*** Block opens ***

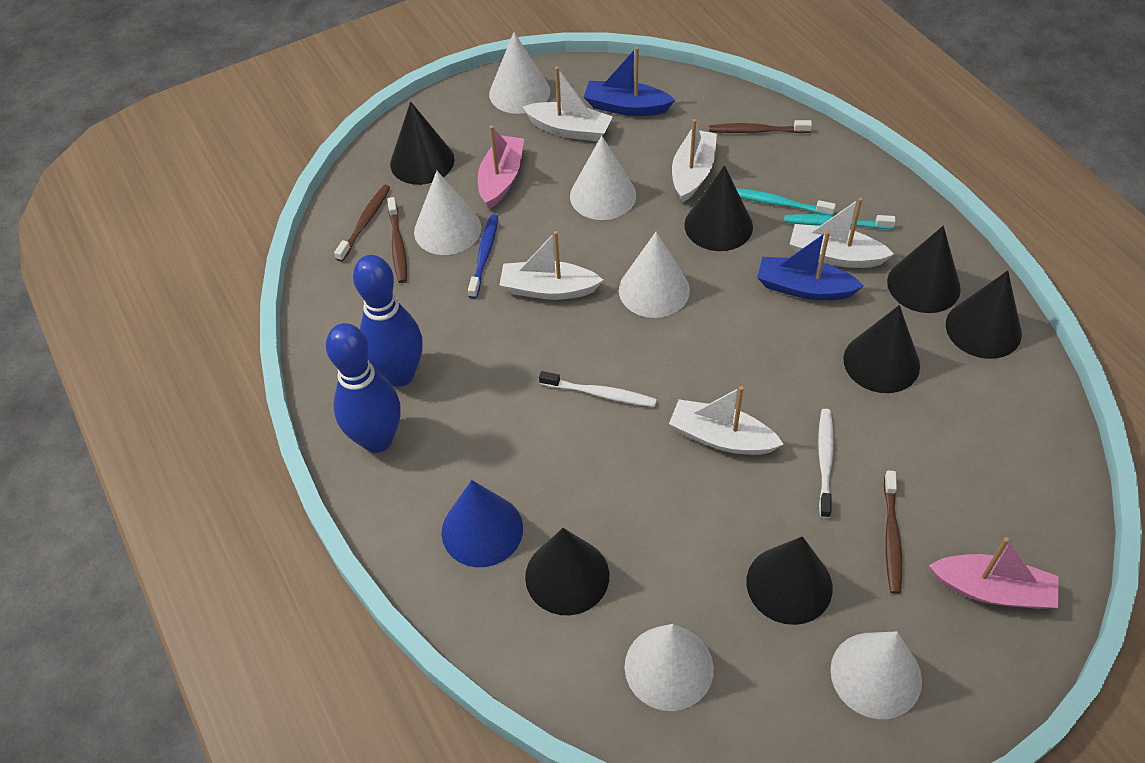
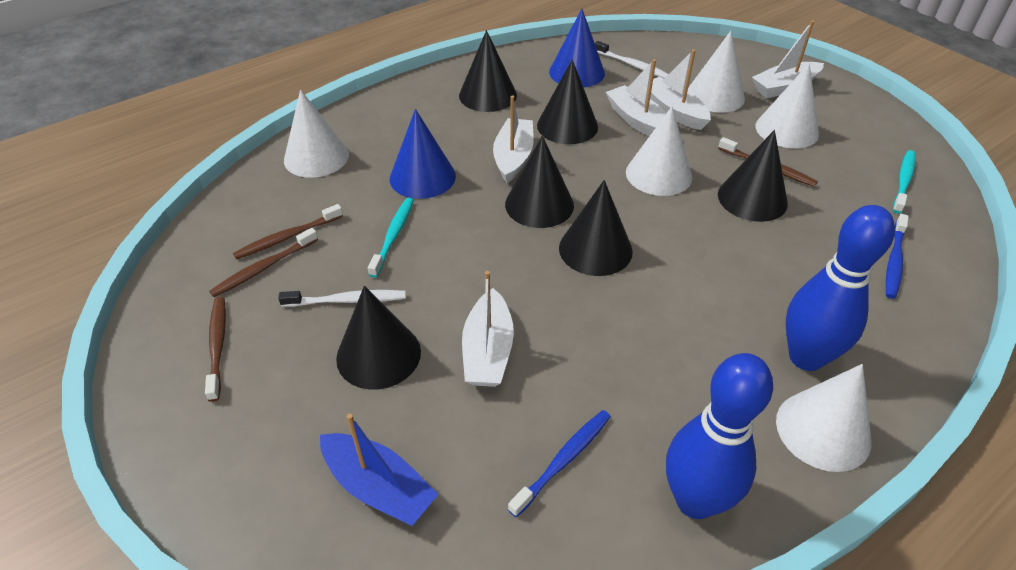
black cone: 7 -> 6
blue boat: 2 -> 1
blue cone: 1 -> 2
blue toothbrush: 1 -> 2
pink boat: 2 -> 0
white cone: 6 -> 5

*** Block closes ***

§ **Problem requirements**: Once more, please print the whole listing exactly, omitting each image.

§ **Solution**:
black cone: 7 -> 6
blue boat: 2 -> 1
blue cone: 1 -> 2
blue toothbrush: 1 -> 2
pink boat: 2 -> 0
white cone: 6 -> 5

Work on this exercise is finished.